Given information:

━━━━━━━━

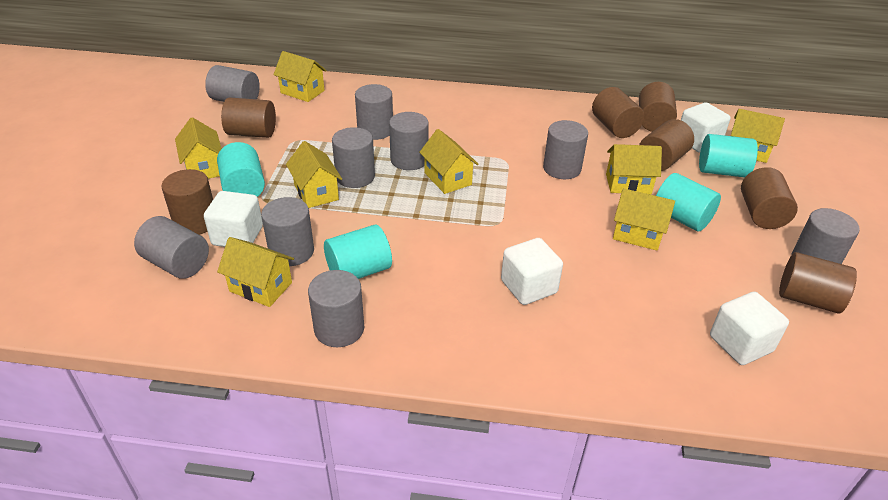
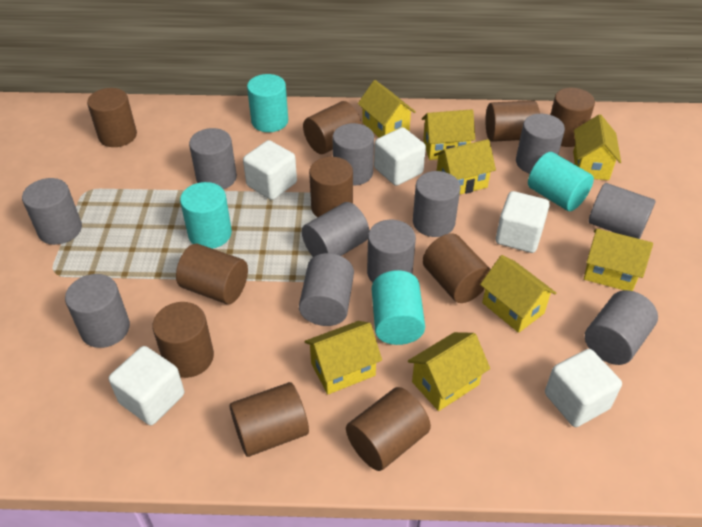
brown cylinder: 7 -> 10
grey cylinder: 9 -> 11
white cube: 4 -> 5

━━━━━━━━

Task to complete: Copy all lines above where "cylinder" is present.

Response area:
brown cylinder: 7 -> 10
grey cylinder: 9 -> 11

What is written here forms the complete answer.